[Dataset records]
⁂

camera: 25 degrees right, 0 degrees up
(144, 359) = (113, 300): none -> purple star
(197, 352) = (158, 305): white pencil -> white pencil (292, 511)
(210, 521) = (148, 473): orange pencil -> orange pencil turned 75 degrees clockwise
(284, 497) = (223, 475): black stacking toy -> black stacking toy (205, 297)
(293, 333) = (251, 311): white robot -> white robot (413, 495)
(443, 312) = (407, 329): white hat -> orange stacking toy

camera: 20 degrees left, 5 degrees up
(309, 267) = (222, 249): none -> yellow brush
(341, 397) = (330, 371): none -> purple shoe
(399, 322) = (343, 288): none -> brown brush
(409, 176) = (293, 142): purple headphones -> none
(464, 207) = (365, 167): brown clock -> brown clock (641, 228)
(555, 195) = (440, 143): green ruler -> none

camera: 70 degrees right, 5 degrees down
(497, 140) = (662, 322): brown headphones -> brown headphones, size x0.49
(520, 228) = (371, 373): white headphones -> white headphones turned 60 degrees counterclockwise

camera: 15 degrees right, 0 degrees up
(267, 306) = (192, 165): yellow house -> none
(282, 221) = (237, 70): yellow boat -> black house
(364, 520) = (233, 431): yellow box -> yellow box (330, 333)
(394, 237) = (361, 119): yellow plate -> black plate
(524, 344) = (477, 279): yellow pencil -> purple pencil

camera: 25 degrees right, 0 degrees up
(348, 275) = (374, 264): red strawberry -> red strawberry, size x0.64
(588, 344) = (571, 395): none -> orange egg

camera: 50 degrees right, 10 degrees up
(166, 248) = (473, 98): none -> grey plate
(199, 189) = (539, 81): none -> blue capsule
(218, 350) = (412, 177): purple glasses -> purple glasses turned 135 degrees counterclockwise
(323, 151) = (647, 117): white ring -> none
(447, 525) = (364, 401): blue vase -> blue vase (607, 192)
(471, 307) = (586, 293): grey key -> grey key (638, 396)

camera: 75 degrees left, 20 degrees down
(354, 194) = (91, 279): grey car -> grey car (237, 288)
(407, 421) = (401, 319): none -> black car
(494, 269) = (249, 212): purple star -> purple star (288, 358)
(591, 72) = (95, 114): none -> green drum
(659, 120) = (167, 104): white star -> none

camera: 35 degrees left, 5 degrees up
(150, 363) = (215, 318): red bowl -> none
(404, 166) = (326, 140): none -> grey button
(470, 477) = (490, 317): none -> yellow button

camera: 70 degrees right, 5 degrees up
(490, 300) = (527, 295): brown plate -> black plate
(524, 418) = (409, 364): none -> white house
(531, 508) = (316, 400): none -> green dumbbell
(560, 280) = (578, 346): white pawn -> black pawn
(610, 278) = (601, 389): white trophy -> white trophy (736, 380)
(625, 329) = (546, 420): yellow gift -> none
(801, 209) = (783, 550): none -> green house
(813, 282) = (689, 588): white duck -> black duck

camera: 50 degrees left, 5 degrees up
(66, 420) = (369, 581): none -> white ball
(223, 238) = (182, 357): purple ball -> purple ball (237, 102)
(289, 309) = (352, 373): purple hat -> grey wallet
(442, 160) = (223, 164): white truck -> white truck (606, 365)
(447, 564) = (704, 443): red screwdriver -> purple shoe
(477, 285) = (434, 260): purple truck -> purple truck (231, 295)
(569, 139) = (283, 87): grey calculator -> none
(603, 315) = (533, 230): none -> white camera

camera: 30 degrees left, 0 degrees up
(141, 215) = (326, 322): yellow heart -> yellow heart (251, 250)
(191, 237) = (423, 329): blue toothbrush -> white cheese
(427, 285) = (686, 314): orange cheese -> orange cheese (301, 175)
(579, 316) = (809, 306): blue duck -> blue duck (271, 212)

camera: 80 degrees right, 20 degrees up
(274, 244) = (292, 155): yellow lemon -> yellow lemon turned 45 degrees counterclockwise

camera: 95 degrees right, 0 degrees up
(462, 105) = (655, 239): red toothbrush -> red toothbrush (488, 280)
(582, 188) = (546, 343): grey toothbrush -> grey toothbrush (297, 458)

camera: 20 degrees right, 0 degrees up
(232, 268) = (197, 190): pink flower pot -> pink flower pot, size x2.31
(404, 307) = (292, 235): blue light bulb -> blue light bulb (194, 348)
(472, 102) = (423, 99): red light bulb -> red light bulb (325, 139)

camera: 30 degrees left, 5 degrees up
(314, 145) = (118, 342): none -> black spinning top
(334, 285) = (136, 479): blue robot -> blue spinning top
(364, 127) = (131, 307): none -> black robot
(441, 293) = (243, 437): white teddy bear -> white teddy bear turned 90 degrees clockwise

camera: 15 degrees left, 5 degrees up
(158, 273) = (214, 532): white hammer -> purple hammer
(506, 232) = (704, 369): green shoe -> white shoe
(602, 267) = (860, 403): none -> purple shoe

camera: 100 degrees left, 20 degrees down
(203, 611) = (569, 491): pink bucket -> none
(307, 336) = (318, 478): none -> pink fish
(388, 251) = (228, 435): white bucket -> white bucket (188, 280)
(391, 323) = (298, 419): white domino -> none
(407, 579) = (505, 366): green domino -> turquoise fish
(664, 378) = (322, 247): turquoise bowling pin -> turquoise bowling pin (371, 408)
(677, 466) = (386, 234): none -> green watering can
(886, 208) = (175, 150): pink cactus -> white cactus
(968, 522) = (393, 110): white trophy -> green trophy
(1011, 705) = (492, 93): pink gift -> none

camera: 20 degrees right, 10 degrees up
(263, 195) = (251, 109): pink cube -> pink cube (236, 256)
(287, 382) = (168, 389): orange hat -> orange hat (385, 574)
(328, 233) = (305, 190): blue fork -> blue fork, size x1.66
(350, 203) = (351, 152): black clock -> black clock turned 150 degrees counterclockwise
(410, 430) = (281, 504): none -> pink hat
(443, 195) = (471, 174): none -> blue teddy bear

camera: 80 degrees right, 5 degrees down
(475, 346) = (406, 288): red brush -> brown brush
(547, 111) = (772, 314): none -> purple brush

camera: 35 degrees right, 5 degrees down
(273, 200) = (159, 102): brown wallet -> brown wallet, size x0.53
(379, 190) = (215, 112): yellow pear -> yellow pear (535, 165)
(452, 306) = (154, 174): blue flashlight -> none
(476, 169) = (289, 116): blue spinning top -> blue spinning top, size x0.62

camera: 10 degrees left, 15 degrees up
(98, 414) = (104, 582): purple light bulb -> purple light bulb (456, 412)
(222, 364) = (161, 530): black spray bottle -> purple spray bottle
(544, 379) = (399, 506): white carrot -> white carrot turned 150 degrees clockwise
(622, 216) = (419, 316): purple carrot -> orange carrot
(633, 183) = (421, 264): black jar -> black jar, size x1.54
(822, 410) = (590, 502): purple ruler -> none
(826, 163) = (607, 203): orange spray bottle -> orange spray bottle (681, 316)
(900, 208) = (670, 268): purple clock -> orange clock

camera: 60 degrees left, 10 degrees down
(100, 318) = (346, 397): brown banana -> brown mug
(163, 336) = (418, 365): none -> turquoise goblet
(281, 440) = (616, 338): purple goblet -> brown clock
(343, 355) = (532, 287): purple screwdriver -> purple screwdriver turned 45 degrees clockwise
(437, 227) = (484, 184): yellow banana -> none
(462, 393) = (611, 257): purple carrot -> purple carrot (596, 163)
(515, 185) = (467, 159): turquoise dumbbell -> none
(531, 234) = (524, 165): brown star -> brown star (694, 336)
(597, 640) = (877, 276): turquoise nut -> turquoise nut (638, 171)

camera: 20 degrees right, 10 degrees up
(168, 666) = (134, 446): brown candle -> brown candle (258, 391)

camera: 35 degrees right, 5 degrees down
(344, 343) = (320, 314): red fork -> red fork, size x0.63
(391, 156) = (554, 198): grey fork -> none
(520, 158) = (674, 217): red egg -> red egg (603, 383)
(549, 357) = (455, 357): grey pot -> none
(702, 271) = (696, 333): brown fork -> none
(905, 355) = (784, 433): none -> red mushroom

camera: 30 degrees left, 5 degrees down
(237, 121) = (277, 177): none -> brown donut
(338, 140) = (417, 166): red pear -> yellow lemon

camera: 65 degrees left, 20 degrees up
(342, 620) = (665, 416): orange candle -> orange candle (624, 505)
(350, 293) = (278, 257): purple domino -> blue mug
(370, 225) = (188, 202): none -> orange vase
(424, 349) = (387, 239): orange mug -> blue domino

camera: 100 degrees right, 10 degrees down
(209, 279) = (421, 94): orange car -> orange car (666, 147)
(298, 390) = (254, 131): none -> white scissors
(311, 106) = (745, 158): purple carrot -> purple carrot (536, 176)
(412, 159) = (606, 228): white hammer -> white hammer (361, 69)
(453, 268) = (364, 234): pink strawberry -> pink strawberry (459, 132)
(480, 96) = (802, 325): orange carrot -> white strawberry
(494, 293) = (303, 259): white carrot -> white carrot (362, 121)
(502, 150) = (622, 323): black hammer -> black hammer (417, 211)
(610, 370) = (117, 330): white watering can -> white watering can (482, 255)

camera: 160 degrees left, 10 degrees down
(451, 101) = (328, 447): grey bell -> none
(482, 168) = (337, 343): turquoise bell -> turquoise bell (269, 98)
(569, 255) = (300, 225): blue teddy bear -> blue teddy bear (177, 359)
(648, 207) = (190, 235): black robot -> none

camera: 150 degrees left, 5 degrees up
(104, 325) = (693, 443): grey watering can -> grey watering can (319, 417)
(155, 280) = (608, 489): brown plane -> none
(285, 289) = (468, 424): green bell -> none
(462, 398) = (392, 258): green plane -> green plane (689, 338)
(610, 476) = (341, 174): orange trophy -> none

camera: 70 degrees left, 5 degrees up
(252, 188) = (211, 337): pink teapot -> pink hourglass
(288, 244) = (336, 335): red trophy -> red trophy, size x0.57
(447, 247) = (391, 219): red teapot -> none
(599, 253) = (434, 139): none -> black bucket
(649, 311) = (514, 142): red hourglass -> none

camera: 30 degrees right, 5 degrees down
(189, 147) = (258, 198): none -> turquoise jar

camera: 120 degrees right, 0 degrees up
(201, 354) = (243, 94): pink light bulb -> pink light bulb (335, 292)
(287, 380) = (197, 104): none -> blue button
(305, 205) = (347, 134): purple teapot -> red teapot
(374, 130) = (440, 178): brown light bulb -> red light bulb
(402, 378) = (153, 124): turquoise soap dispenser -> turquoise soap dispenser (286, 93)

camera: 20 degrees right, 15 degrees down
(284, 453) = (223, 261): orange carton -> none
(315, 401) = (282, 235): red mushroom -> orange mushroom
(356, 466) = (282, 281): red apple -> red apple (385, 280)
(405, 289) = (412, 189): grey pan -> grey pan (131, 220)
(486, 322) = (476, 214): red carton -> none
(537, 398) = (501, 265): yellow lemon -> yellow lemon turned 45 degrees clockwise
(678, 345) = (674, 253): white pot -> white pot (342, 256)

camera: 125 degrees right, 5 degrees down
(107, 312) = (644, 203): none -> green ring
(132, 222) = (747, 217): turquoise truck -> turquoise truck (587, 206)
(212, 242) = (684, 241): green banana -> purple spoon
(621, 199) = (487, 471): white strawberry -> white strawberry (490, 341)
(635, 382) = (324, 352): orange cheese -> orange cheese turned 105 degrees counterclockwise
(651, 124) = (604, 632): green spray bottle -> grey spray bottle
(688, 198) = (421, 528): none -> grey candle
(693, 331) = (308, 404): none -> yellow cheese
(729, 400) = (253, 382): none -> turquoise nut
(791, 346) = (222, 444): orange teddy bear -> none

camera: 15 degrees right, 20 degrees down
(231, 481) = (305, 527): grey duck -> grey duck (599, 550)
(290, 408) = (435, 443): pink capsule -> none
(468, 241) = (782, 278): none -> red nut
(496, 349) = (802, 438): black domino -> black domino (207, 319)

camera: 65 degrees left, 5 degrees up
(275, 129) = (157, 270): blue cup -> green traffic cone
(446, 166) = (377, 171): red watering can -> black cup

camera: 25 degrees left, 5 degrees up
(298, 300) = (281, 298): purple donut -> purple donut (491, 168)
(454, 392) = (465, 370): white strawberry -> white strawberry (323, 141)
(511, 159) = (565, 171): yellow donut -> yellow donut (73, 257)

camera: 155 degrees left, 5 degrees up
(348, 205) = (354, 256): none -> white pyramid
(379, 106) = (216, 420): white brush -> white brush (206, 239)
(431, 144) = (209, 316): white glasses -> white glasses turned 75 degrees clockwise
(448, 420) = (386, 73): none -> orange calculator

⁂

ASSIGNED TASK: Keep to the lines above, from the first one through the line where "(443, 312) = (407, 329): white" appears, and copy them exactly.

SOLVED PROBLEM:
camera: 25 degrees right, 0 degrees up
(144, 359) = (113, 300): none -> purple star
(197, 352) = (158, 305): white pencil -> white pencil (292, 511)
(210, 521) = (148, 473): orange pencil -> orange pencil turned 75 degrees clockwise
(284, 497) = (223, 475): black stacking toy -> black stacking toy (205, 297)
(293, 333) = (251, 311): white robot -> white robot (413, 495)
(443, 312) = (407, 329): white hat -> orange stacking toy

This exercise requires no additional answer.